- Task to carry out -
The expected output is a copy of every line in the records with the string "RADIO".

- Stored data -

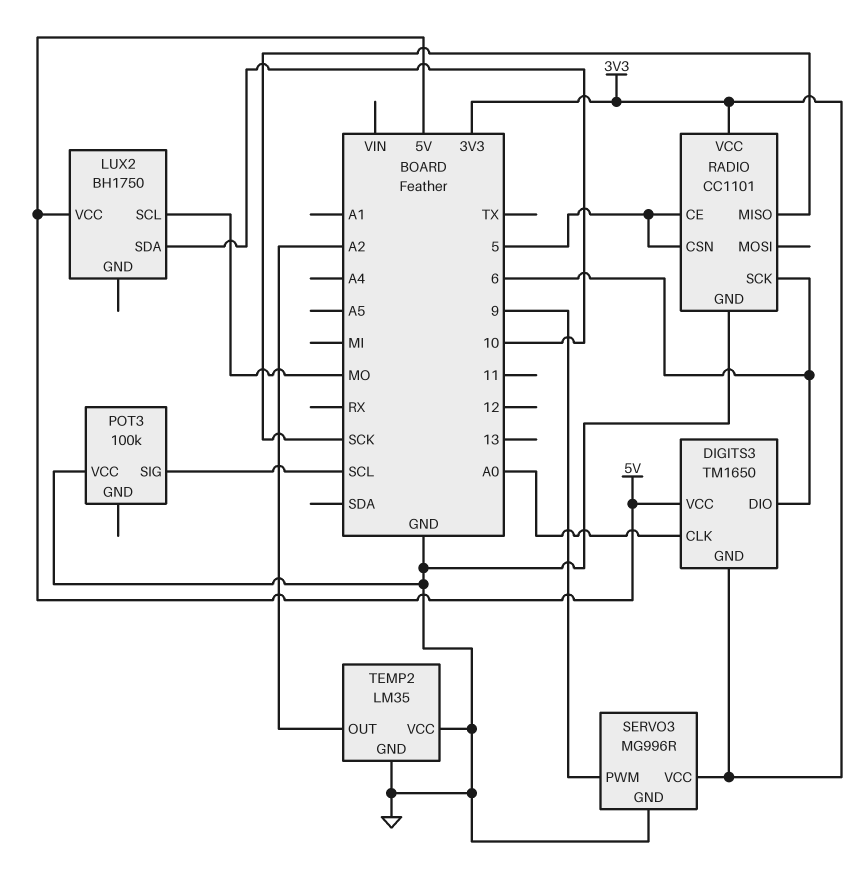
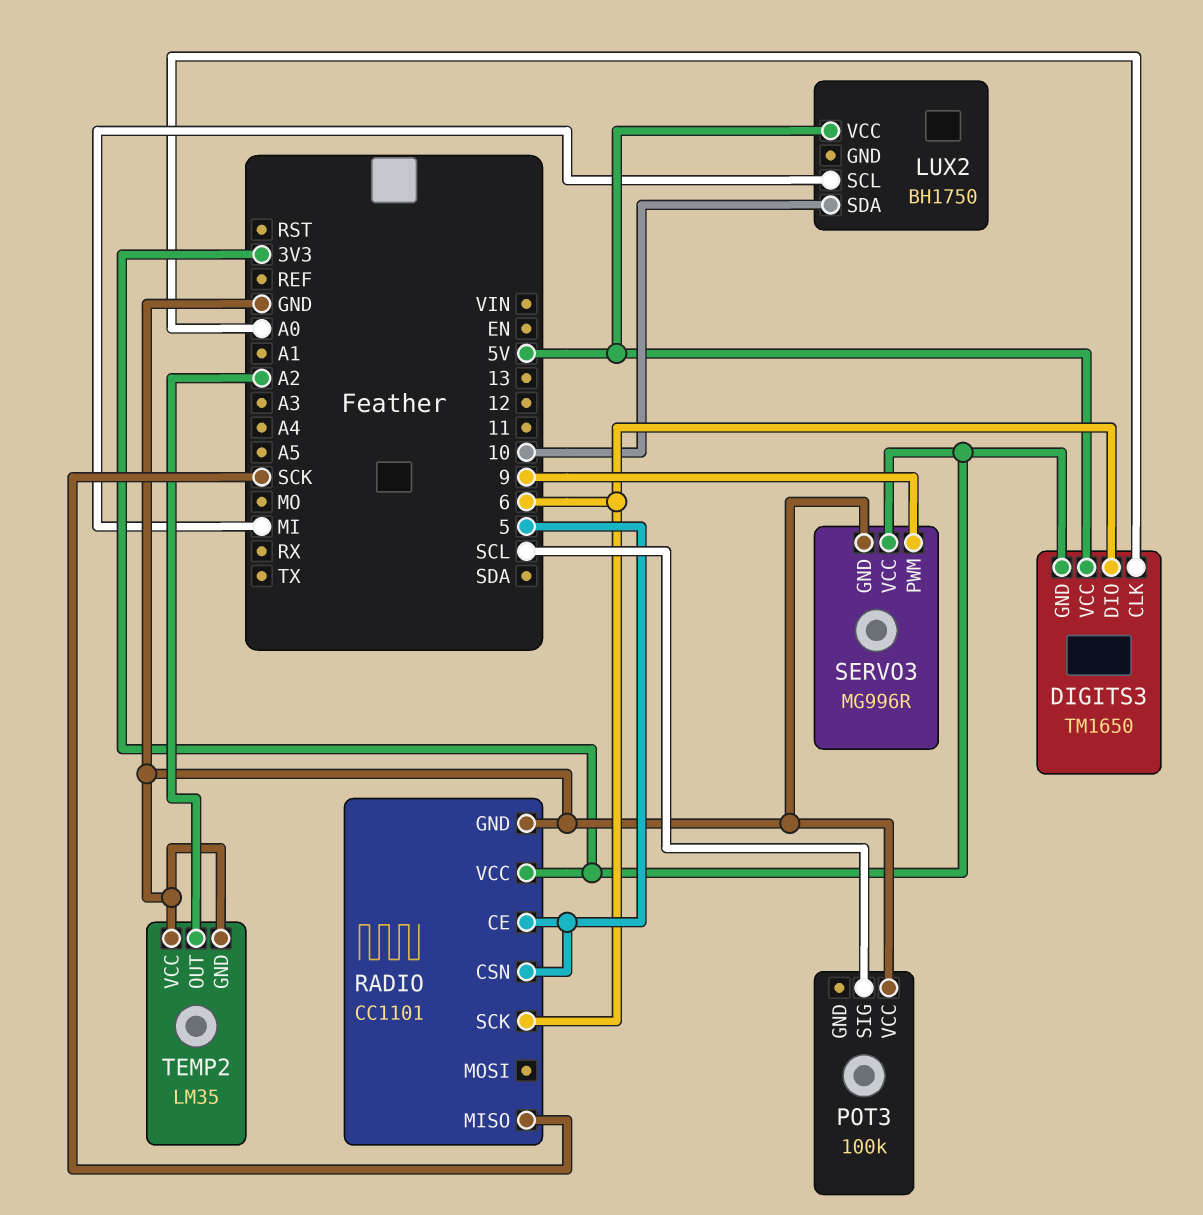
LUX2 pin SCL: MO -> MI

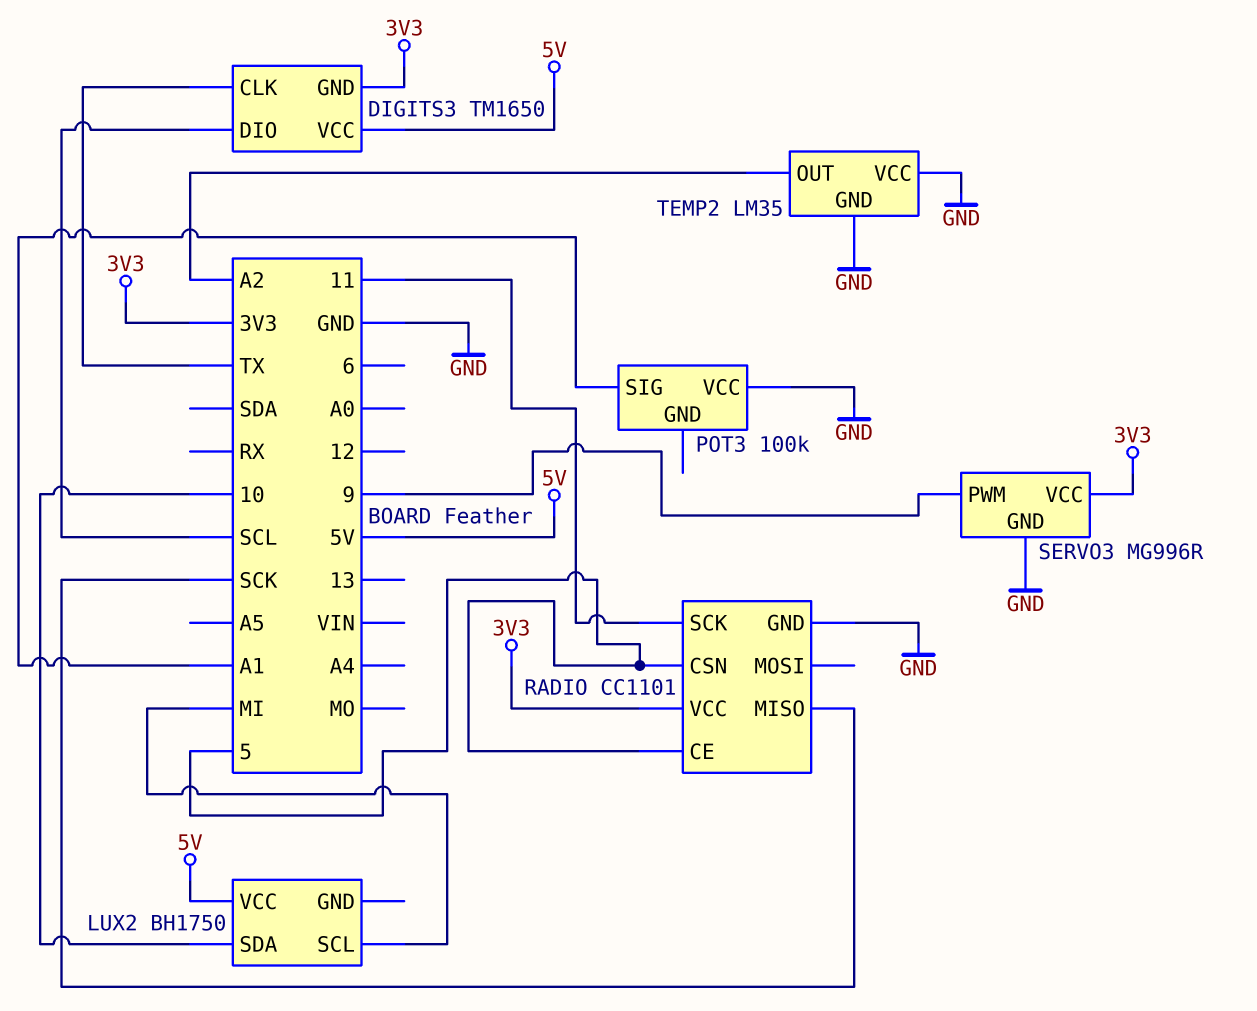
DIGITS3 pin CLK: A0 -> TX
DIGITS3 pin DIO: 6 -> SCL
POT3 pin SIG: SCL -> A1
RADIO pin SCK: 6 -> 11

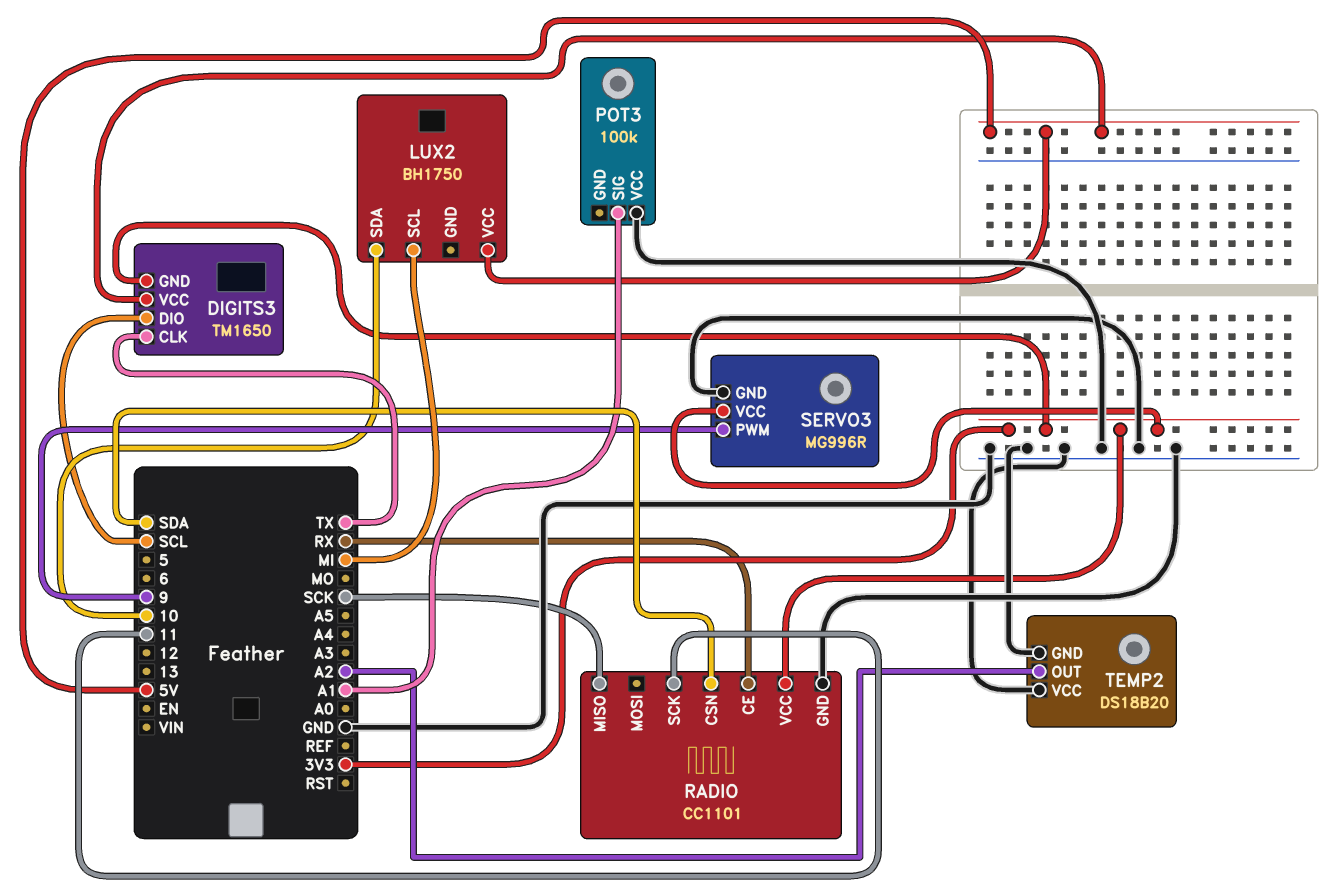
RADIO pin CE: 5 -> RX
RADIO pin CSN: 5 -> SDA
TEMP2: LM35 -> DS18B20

---

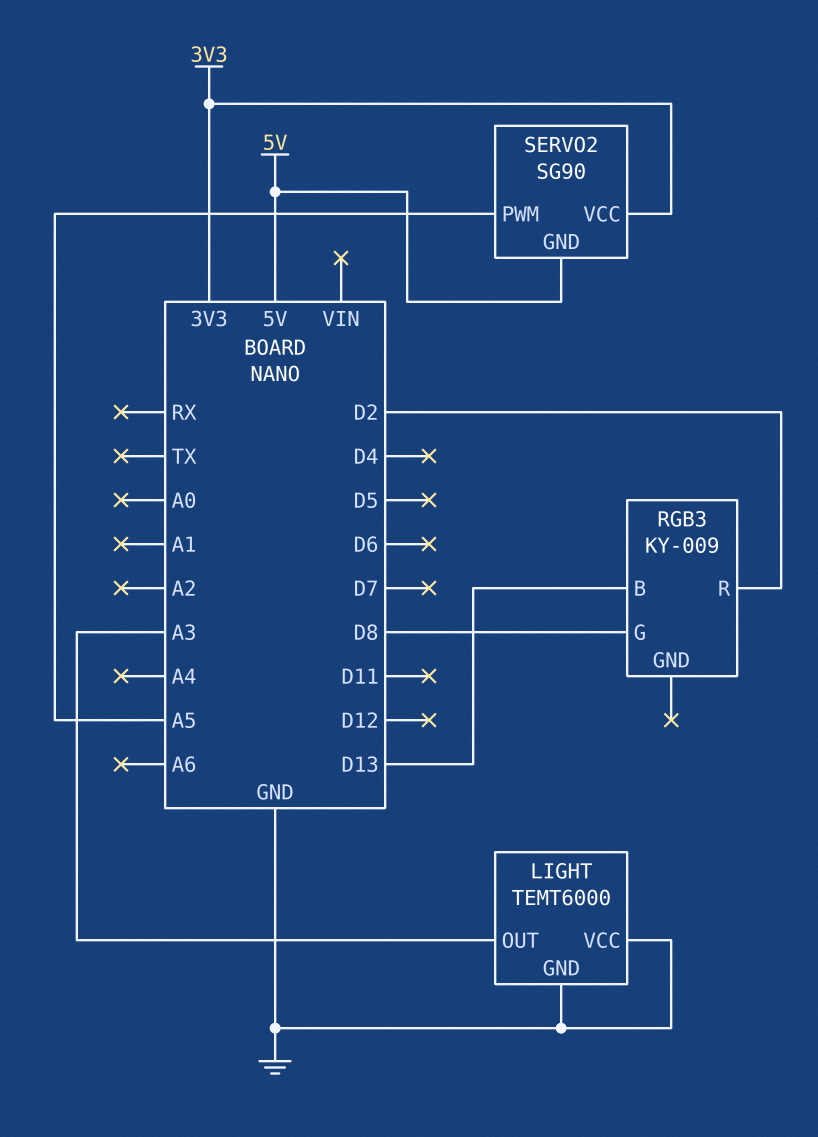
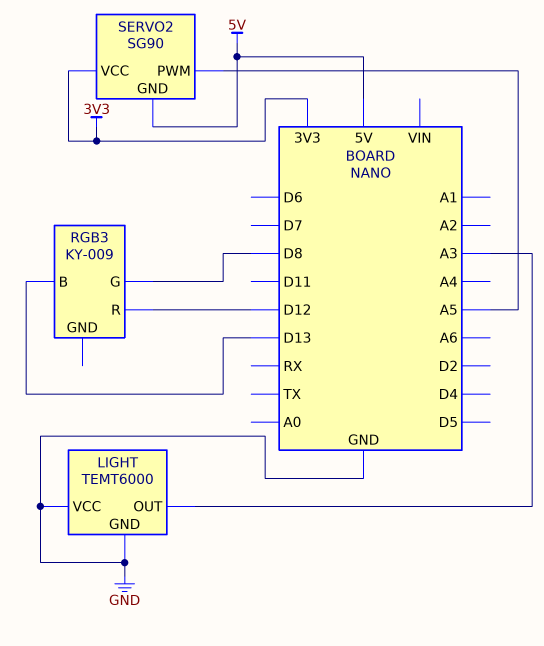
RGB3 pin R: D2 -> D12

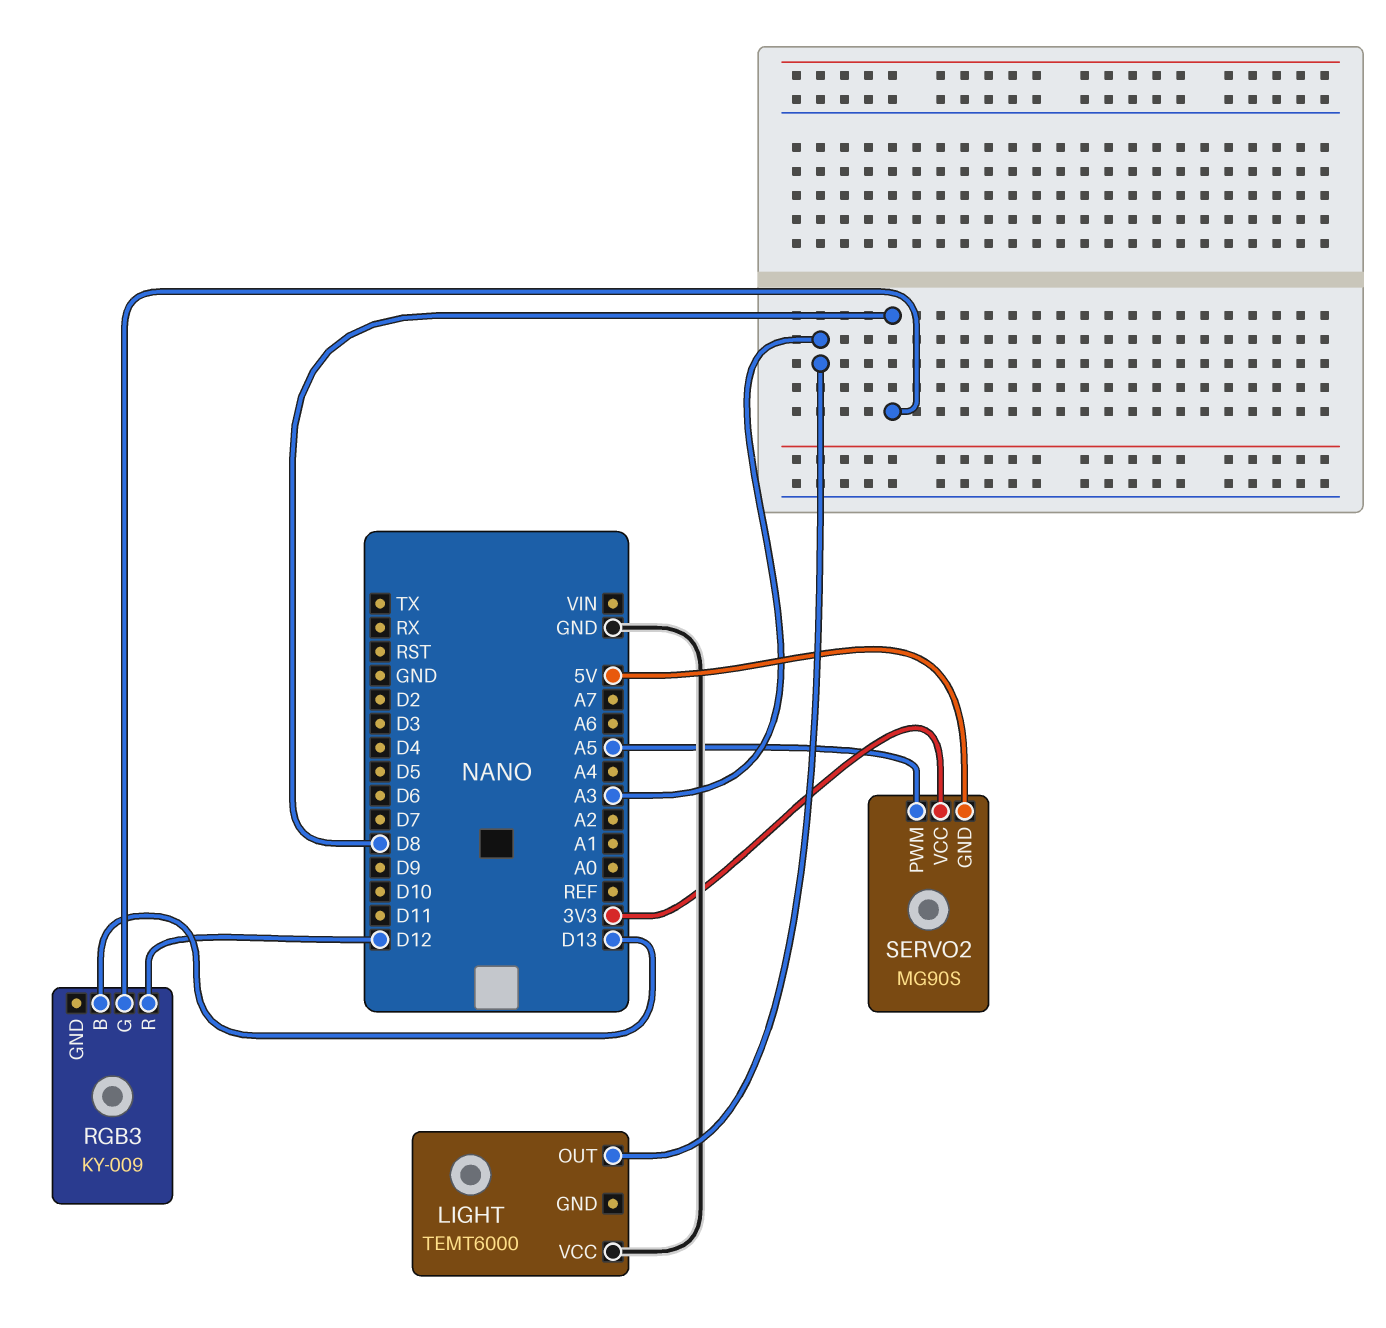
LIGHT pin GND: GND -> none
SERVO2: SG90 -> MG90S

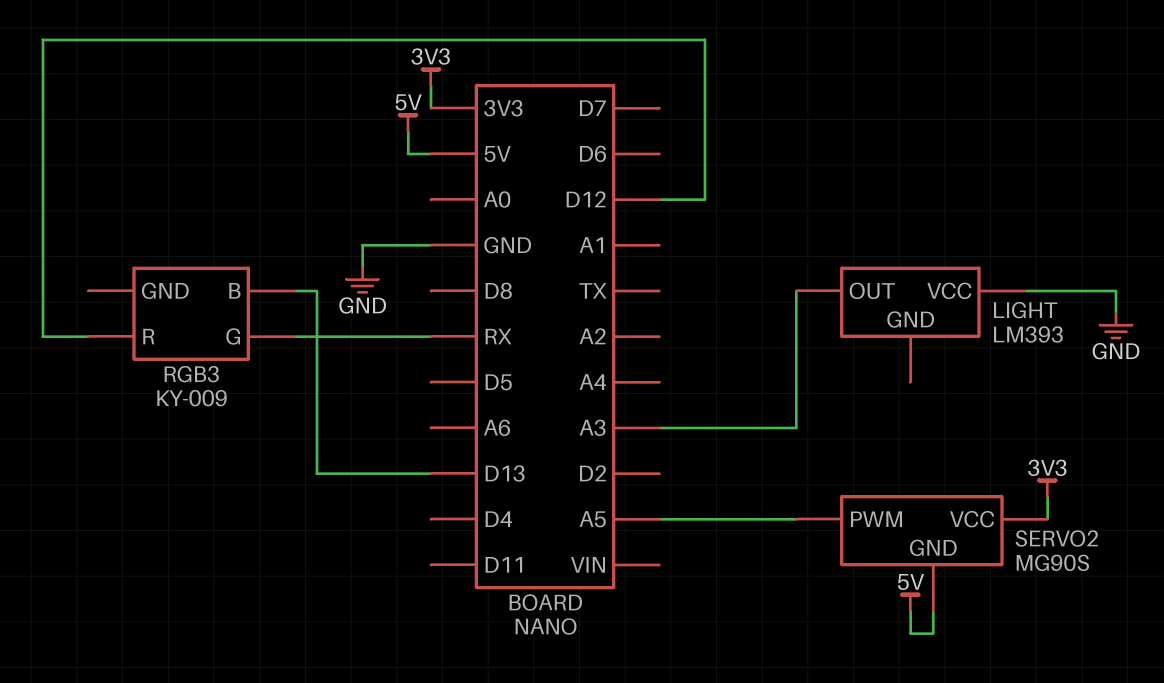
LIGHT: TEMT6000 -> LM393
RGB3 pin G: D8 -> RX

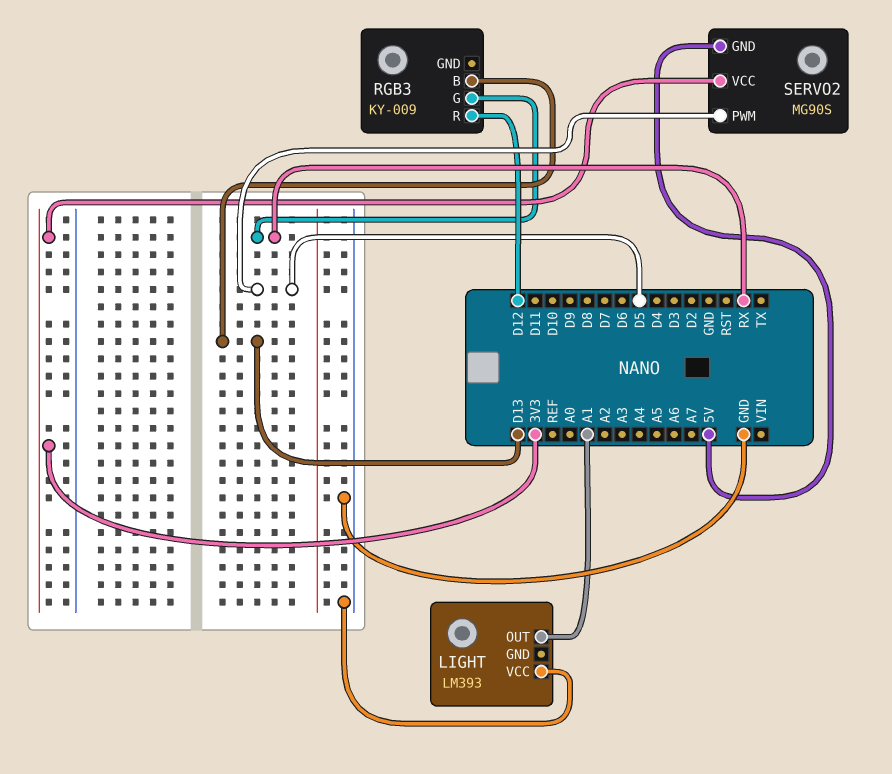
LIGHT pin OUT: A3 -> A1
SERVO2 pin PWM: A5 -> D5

- Solution for this task -
RADIO pin SCK: 6 -> 11
RADIO pin CE: 5 -> RX
RADIO pin CSN: 5 -> SDA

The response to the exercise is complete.